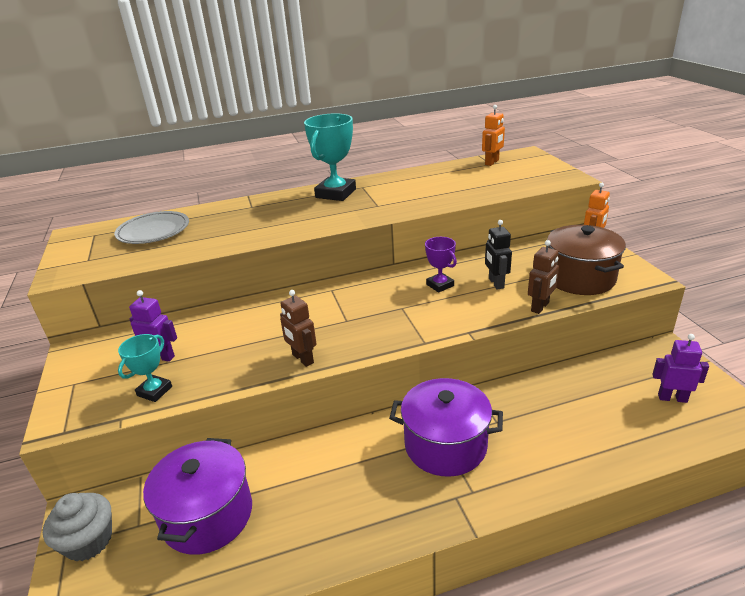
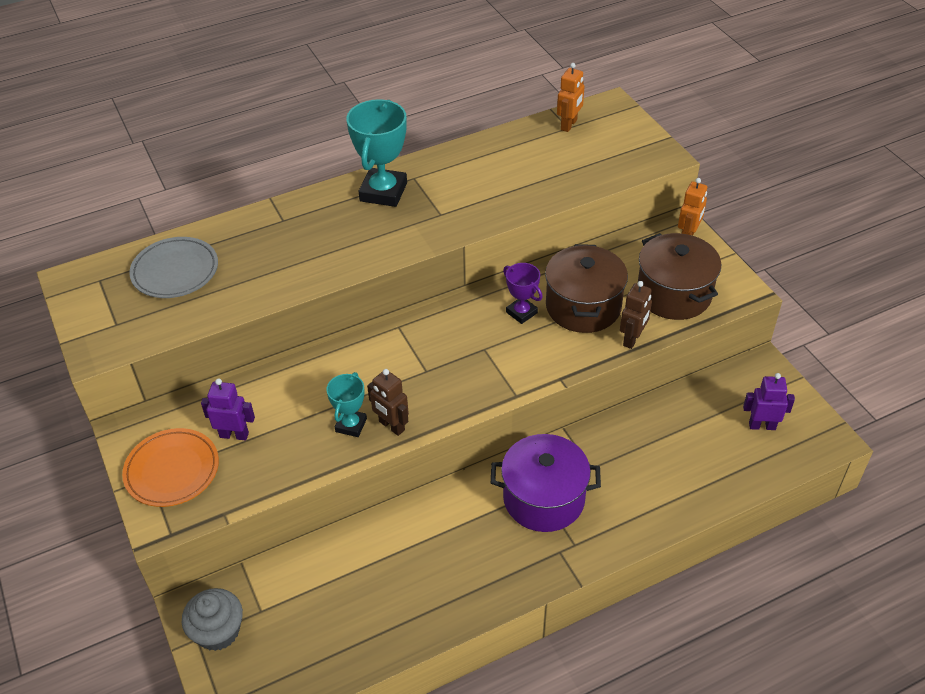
camera: 10 degrees left, 15 degrees up
turquoise trophy [118,334,172,402] -> turquoise trophy moved to [326,372,367,437]
purple pot [143,438,252,555] -> none
black robot [485,220,512,290] -> brown pot [545,244,628,333]
none -> orange plate [122,428,219,507]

* * *

The response must repeat all the lines above exactly and include no pictures.

## Answer
camera: 10 degrees left, 15 degrees up
turquoise trophy [118,334,172,402] -> turquoise trophy moved to [326,372,367,437]
purple pot [143,438,252,555] -> none
black robot [485,220,512,290] -> brown pot [545,244,628,333]
none -> orange plate [122,428,219,507]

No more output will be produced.